◆ Work order:
A faithful copy of each record is required, minus the images.

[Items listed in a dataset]
★ ★ ★ ★

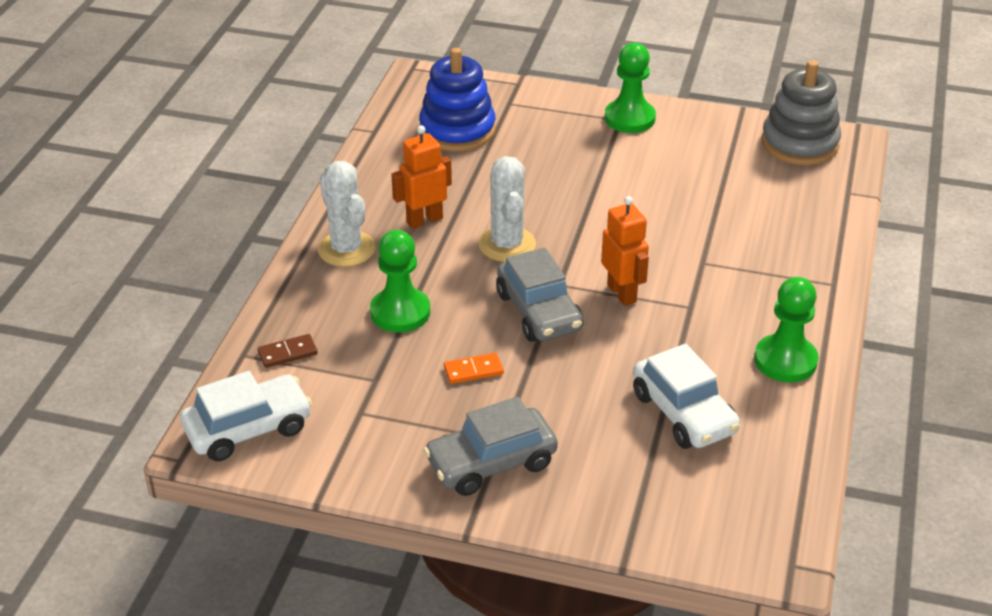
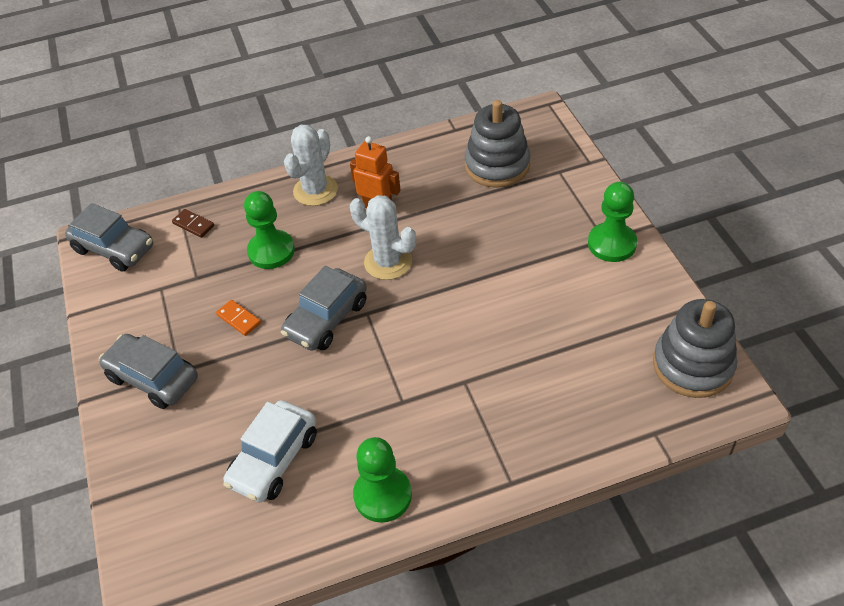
camera: 60 degrees right, 10 degrees up
white car [180,371,312,462] -> grey car [65,203,153,272]
blue stacking toy [419,48,496,151] -> grey stacking toy [465,100,530,188]
white cactus [479,156,536,262] -> white cactus turned 75 degrees clockwise [350,195,416,280]
orange robot [601,196,649,306] -> none

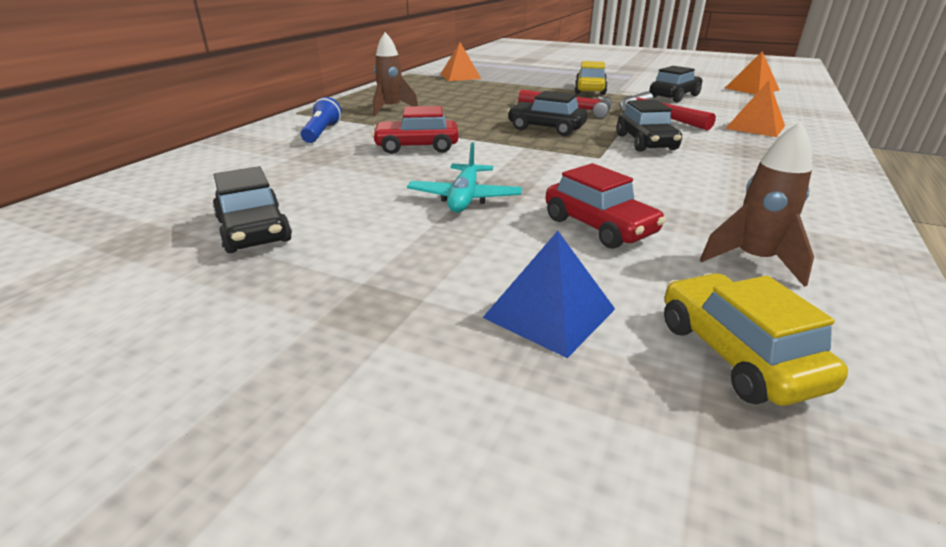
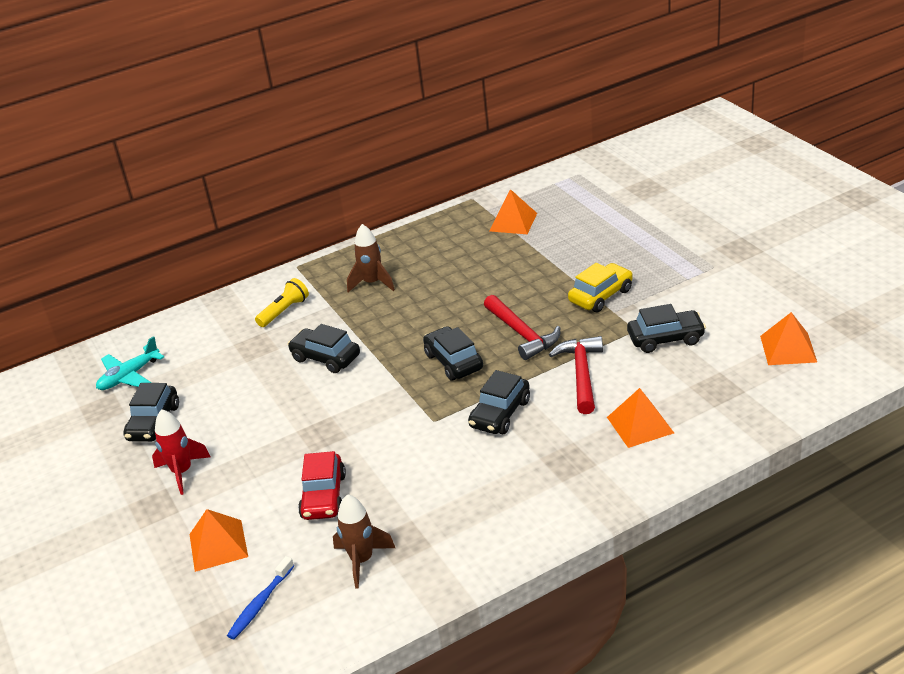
camera: 40 degrees right, 5 degrees up
blue flashlight [301,97,342,143] -> yellow flashlight [255,278,309,327]
red car [372,106,459,154] -> black car [288,324,360,373]
turquoise plane [407,142,522,213] -> turquoise plane moved to [96,336,164,390]
blue pyramid [483,231,615,358] -> orange pyramid [189,509,248,572]
yellow car [664,273,848,406] -> blue toothbrush [227,556,294,639]
none -> red rocket [152,409,211,495]

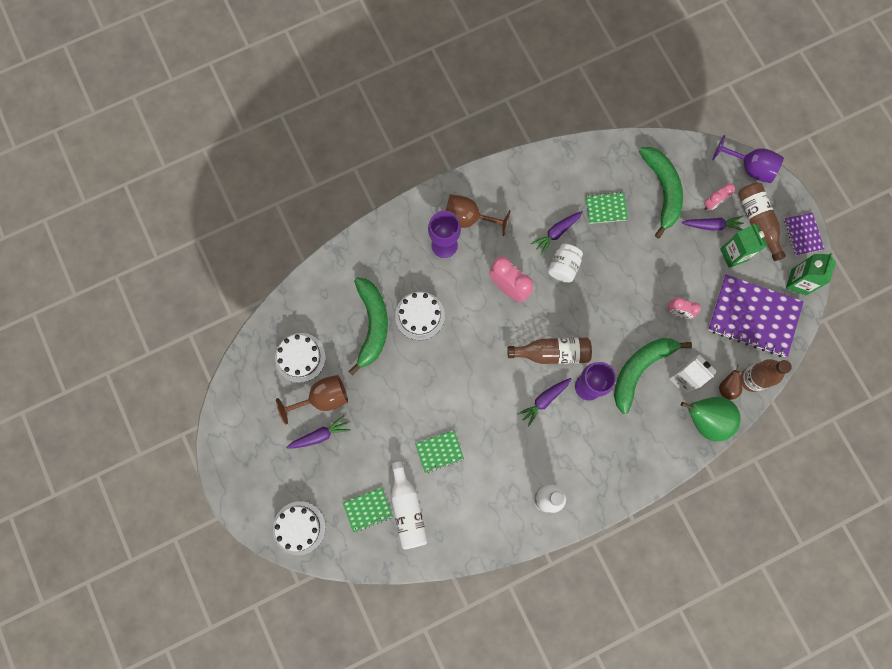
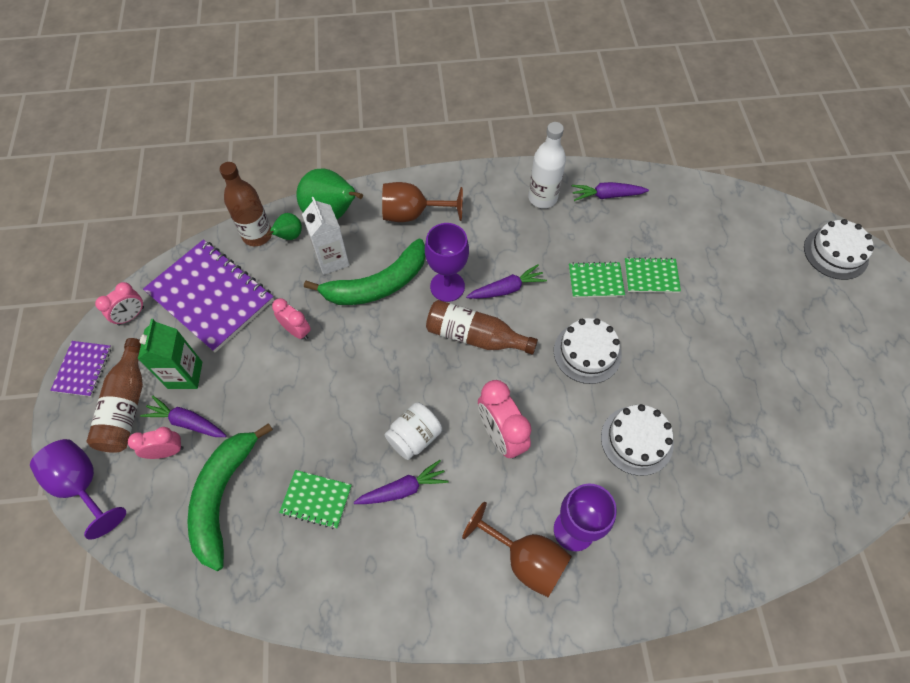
camera: 160 degrees left, 15 degrees down
white cake [275,333,326,383] -> white cake moved to [554,318,622,384]
brown goblet [276,375,348,425] -> brown goblet moved to [382,182,463,222]
purple carrot [286,415,351,449] -> purple carrot moved to [571,182,649,201]
green notebook [343,487,393,533] -> green notebook moved to [569,261,625,298]
green banana [348,277,388,376] -> none
white bottle [391,461,428,550] -> none
brown pear [719,365,742,400] -> green pear [266,213,302,240]
green carton [786,253,836,296] -> pink clock [95,282,144,326]

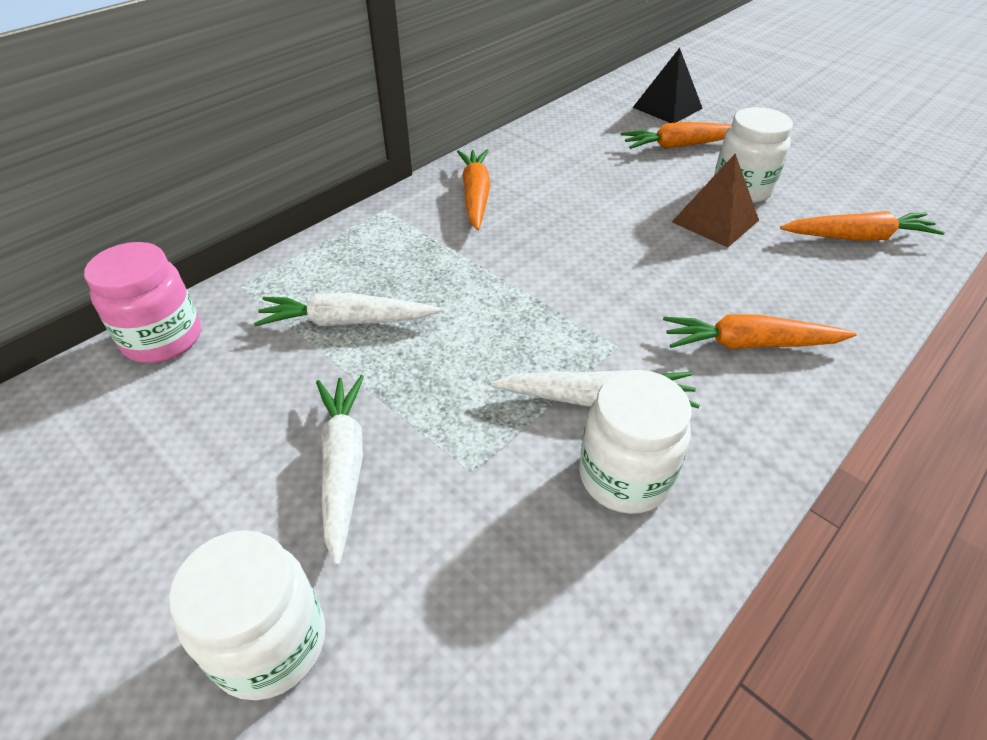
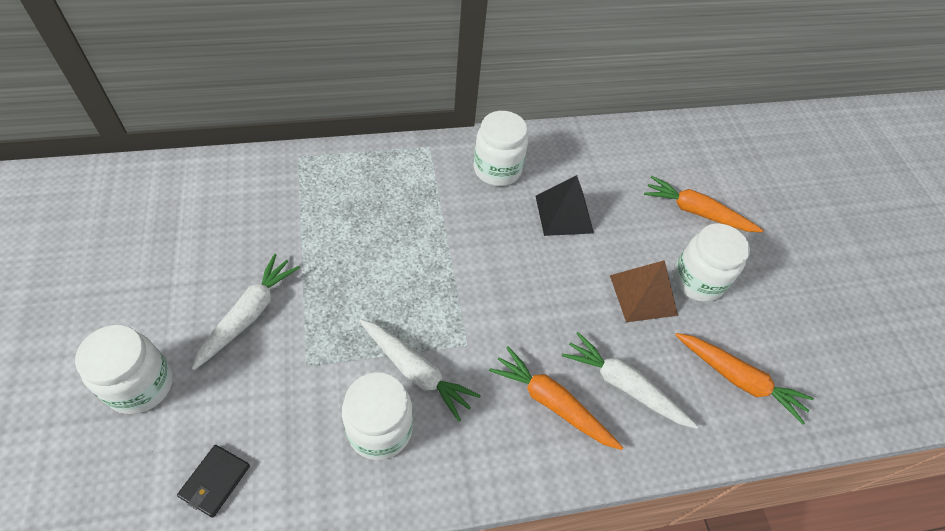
camera: 30 degrees right, 10 degrees up
pink jar [84,242,201,363] -> none
white carrot [254,293,441,326] -> white carrot moved to [562,332,698,429]
orange carrot [457,150,490,230] -> white jar [474,111,528,186]
black pyramid [632,48,703,123] -> black pyramid moved to [536,175,594,236]
none -> black wallet [177,445,250,518]

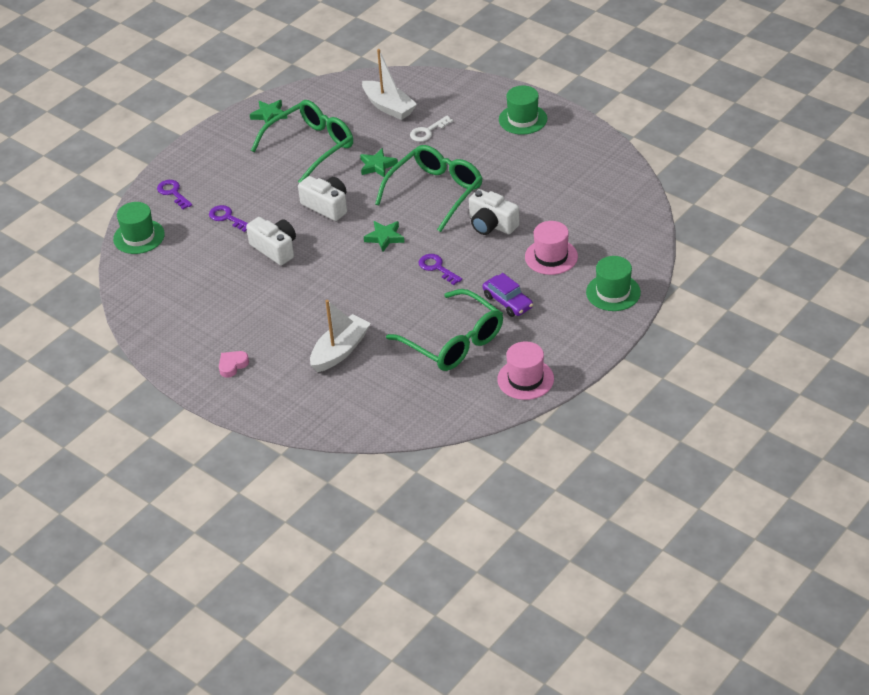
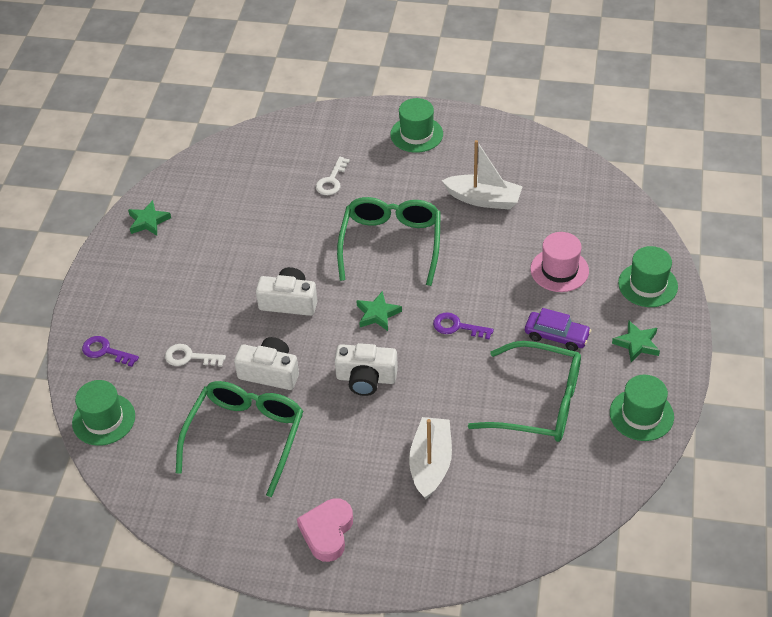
camera: 30 degrees left, 5 degrees up
purple key [209,205,248,232] -> white key [165,344,226,367]
pink heart [219,351,249,378] -> pink heart [297,498,353,562], size x1.59
green glasses [251,100,353,183] -> green glasses moved to [176,381,303,497]
green star [360,148,398,177] -> green star moved to [612,321,660,362]
white boat [362,49,417,120] -> white boat moved to [442,140,523,210]
white camera [469,189,520,235] -> white camera moved to [335,343,398,396]
pink hat [497,341,554,400] -> green hat [610,375,674,441]

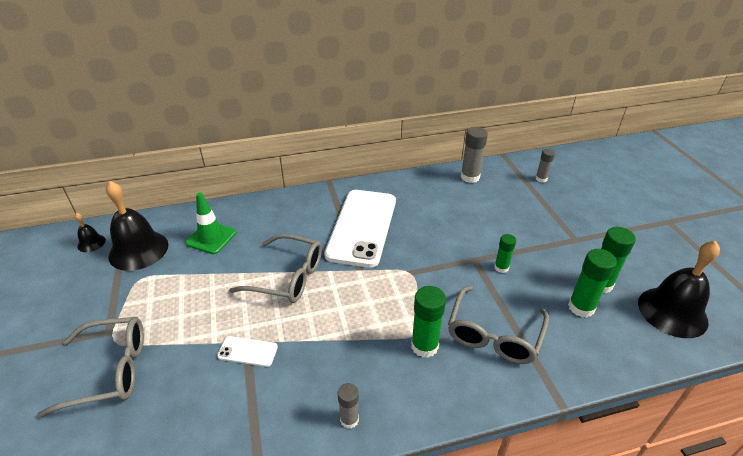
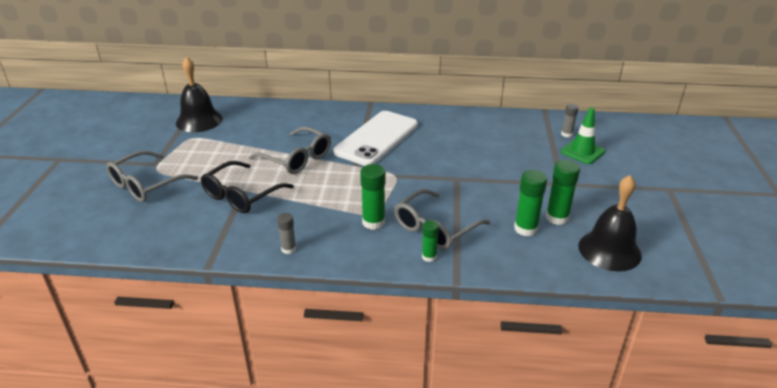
camera: 20 degrees right, 5 degrees down
grey glasses [37,317,144,418] -> grey glasses turned 120 degrees clockwise [106,151,198,202]
black bell [75,213,106,252] -> none
green traffic cone [185,192,236,254] -> green traffic cone moved to [561,107,605,164]
white phone [217,336,278,367] -> black glasses [201,161,294,213]
grey glue stick [461,127,488,183] -> none
green glue stick [494,234,516,273] -> green glue stick moved to [422,220,439,262]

★ ★ ★ ★

◆ Answer box:
camera: 60 degrees right, 10 degrees up
white car [180,371,312,462] -> grey car [65,203,153,272]
blue stacking toy [419,48,496,151] -> grey stacking toy [465,100,530,188]
white cactus [479,156,536,262] -> white cactus turned 75 degrees clockwise [350,195,416,280]
orange robot [601,196,649,306] -> none

camera: 40 degrees right, 5 degrees up
blue flashlight [301,97,342,143] -> yellow flashlight [255,278,309,327]
red car [372,106,459,154] -> black car [288,324,360,373]
turquoise plane [407,142,522,213] -> turquoise plane moved to [96,336,164,390]
blue pyramid [483,231,615,358] -> orange pyramid [189,509,248,572]
yellow car [664,273,848,406] -> blue toothbrush [227,556,294,639]
none -> red rocket [152,409,211,495]

camera: 160 degrees left, 15 degrees down
white cake [275,333,326,383] -> white cake moved to [554,318,622,384]
brown goblet [276,375,348,425] -> brown goblet moved to [382,182,463,222]
purple carrot [286,415,351,449] -> purple carrot moved to [571,182,649,201]
green notebook [343,487,393,533] -> green notebook moved to [569,261,625,298]
green banana [348,277,388,376] -> none
white bottle [391,461,428,550] -> none
brown pear [719,365,742,400] -> green pear [266,213,302,240]
green carton [786,253,836,296] -> pink clock [95,282,144,326]

camera: 30 degrees right, 10 degrees up
pink jar [84,242,201,363] -> none
white carrot [254,293,441,326] -> white carrot moved to [562,332,698,429]
orange carrot [457,150,490,230] -> white jar [474,111,528,186]
black pyramid [632,48,703,123] -> black pyramid moved to [536,175,594,236]
none -> black wallet [177,445,250,518]

camera: 30 degrees left, 5 degrees up
purple key [209,205,248,232] -> white key [165,344,226,367]
pink heart [219,351,249,378] -> pink heart [297,498,353,562], size x1.59
green glasses [251,100,353,183] -> green glasses moved to [176,381,303,497]
green star [360,148,398,177] -> green star moved to [612,321,660,362]
white boat [362,49,417,120] -> white boat moved to [442,140,523,210]
white camera [469,189,520,235] -> white camera moved to [335,343,398,396]
pink hat [497,341,554,400] -> green hat [610,375,674,441]

camera: 20 degrees right, 5 degrees down
grey glasses [37,317,144,418] -> grey glasses turned 120 degrees clockwise [106,151,198,202]
black bell [75,213,106,252] -> none
green traffic cone [185,192,236,254] -> green traffic cone moved to [561,107,605,164]
white phone [217,336,278,367] -> black glasses [201,161,294,213]
grey glue stick [461,127,488,183] -> none
green glue stick [494,234,516,273] -> green glue stick moved to [422,220,439,262]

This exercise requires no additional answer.